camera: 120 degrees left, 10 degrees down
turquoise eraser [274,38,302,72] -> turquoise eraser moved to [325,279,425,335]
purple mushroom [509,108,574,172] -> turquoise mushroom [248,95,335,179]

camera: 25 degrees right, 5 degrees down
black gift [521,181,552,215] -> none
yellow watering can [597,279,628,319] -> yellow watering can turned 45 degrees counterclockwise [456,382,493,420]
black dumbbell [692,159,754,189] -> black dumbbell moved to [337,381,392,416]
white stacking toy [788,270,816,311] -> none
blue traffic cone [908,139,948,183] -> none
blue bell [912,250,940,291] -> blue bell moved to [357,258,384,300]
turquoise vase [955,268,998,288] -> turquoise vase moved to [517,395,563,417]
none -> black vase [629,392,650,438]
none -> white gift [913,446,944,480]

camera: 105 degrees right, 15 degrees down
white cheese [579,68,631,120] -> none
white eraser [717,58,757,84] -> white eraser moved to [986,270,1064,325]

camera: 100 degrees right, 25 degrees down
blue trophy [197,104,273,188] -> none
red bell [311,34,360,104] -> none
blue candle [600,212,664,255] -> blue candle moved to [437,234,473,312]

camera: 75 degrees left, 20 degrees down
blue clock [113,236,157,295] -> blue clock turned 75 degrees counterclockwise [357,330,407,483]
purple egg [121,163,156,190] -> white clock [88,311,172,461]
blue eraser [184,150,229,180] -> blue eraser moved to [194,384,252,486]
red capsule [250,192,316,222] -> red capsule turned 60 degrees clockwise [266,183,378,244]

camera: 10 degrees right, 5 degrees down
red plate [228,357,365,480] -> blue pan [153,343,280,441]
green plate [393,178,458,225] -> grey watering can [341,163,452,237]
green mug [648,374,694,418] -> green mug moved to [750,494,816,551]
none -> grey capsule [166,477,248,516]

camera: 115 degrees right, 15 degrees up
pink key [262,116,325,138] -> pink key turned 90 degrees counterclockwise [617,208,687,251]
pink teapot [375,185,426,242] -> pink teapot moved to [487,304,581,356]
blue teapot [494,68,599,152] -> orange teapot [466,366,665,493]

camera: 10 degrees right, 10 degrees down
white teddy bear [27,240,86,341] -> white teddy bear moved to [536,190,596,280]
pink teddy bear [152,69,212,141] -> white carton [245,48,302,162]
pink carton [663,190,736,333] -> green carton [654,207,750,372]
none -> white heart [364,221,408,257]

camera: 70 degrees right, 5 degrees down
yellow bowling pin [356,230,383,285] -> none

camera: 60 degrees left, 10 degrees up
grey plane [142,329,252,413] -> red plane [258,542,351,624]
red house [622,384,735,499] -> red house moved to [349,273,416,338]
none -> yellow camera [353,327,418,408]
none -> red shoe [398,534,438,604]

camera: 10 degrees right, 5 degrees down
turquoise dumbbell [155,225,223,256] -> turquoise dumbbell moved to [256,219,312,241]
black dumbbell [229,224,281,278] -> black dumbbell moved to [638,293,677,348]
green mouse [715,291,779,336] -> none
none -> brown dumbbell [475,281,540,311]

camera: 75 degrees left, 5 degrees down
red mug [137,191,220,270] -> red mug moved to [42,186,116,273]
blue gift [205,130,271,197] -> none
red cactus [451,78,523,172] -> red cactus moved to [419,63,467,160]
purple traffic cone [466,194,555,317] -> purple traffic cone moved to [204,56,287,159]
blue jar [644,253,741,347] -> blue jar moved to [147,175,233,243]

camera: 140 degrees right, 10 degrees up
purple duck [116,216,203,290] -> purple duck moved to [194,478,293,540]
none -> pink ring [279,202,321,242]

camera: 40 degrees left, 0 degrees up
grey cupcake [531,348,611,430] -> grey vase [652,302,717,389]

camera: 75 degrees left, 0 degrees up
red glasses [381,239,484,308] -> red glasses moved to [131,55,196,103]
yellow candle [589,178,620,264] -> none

● ● ● ● ● ● ●

- _Assigned task_
Copy the records word for word.

- _Exercise output_
camera: 120 degrees left, 10 degrees down
turquoise eraser [274,38,302,72] -> turquoise eraser moved to [325,279,425,335]
purple mushroom [509,108,574,172] -> turquoise mushroom [248,95,335,179]

camera: 25 degrees right, 5 degrees down
black gift [521,181,552,215] -> none
yellow watering can [597,279,628,319] -> yellow watering can turned 45 degrees counterclockwise [456,382,493,420]
black dumbbell [692,159,754,189] -> black dumbbell moved to [337,381,392,416]
white stacking toy [788,270,816,311] -> none
blue traffic cone [908,139,948,183] -> none
blue bell [912,250,940,291] -> blue bell moved to [357,258,384,300]
turquoise vase [955,268,998,288] -> turquoise vase moved to [517,395,563,417]
none -> black vase [629,392,650,438]
none -> white gift [913,446,944,480]

camera: 105 degrees right, 15 degrees down
white cheese [579,68,631,120] -> none
white eraser [717,58,757,84] -> white eraser moved to [986,270,1064,325]

camera: 100 degrees right, 25 degrees down
blue trophy [197,104,273,188] -> none
red bell [311,34,360,104] -> none
blue candle [600,212,664,255] -> blue candle moved to [437,234,473,312]

camera: 75 degrees left, 20 degrees down
blue clock [113,236,157,295] -> blue clock turned 75 degrees counterclockwise [357,330,407,483]
purple egg [121,163,156,190] -> white clock [88,311,172,461]
blue eraser [184,150,229,180] -> blue eraser moved to [194,384,252,486]
red capsule [250,192,316,222] -> red capsule turned 60 degrees clockwise [266,183,378,244]

camera: 10 degrees right, 5 degrees down
red plate [228,357,365,480] -> blue pan [153,343,280,441]
green plate [393,178,458,225] -> grey watering can [341,163,452,237]
green mug [648,374,694,418] -> green mug moved to [750,494,816,551]
none -> grey capsule [166,477,248,516]

camera: 115 degrees right, 15 degrees up
pink key [262,116,325,138] -> pink key turned 90 degrees counterclockwise [617,208,687,251]
pink teapot [375,185,426,242] -> pink teapot moved to [487,304,581,356]
blue teapot [494,68,599,152] -> orange teapot [466,366,665,493]

camera: 10 degrees right, 10 degrees down
white teddy bear [27,240,86,341] -> white teddy bear moved to [536,190,596,280]
pink teddy bear [152,69,212,141] -> white carton [245,48,302,162]
pink carton [663,190,736,333] -> green carton [654,207,750,372]
none -> white heart [364,221,408,257]

camera: 70 degrees right, 5 degrees down
yellow bowling pin [356,230,383,285] -> none

camera: 60 degrees left, 10 degrees up
grey plane [142,329,252,413] -> red plane [258,542,351,624]
red house [622,384,735,499] -> red house moved to [349,273,416,338]
none -> yellow camera [353,327,418,408]
none -> red shoe [398,534,438,604]

camera: 10 degrees right, 5 degrees down
turquoise dumbbell [155,225,223,256] -> turquoise dumbbell moved to [256,219,312,241]
black dumbbell [229,224,281,278] -> black dumbbell moved to [638,293,677,348]
green mouse [715,291,779,336] -> none
none -> brown dumbbell [475,281,540,311]

camera: 75 degrees left, 5 degrees down
red mug [137,191,220,270] -> red mug moved to [42,186,116,273]
blue gift [205,130,271,197] -> none
red cactus [451,78,523,172] -> red cactus moved to [419,63,467,160]
purple traffic cone [466,194,555,317] -> purple traffic cone moved to [204,56,287,159]
blue jar [644,253,741,347] -> blue jar moved to [147,175,233,243]

camera: 140 degrees right, 10 degrees up
purple duck [116,216,203,290] -> purple duck moved to [194,478,293,540]
none -> pink ring [279,202,321,242]

camera: 40 degrees left, 0 degrees up
grey cupcake [531,348,611,430] -> grey vase [652,302,717,389]

camera: 75 degrees left, 0 degrees up
red glasses [381,239,484,308] -> red glasses moved to [131,55,196,103]
yellow candle [589,178,620,264] -> none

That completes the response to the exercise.